Before-and-after change data
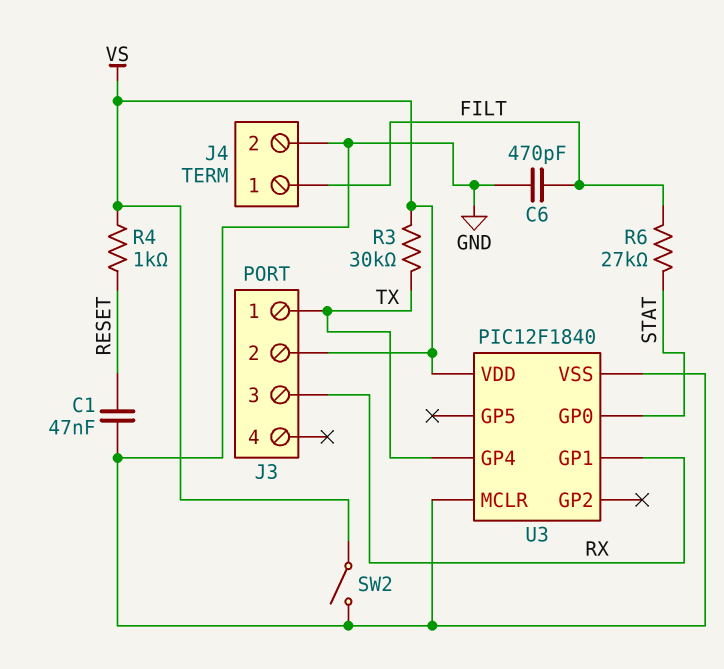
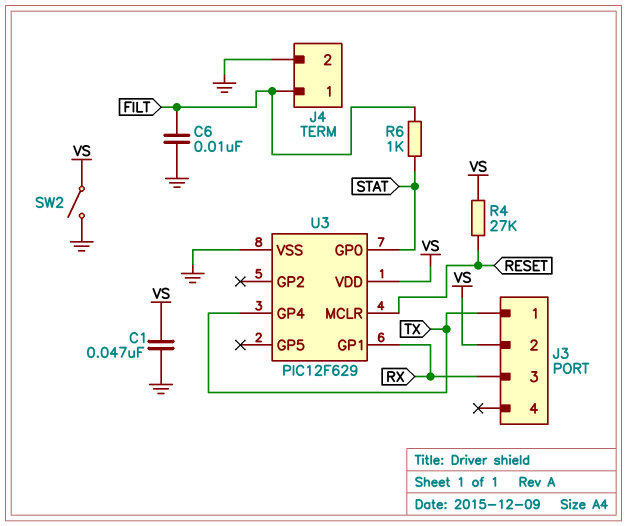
C1: 47nF (GND, RESET) -> 47nF (GND, VS)
C6: 470pF (FILT, GND) -> 10nF (FILT, GND)
R3: 30k (TX, VS) -> none
R4: 1k (RESET, VS) -> 27k (RESET, VS)
R6: 27k (FILT, STAT) -> 1k (FILT, STAT)
U3: PIC12F1840 -> PIC12F629
U3 pin MCLR: GND -> RESET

[WORK ITEM]
Could you state how many lines of the entries contain the word "FILT"? Only the number is wanted.

[ANSWER TO THE PROBLEM]
2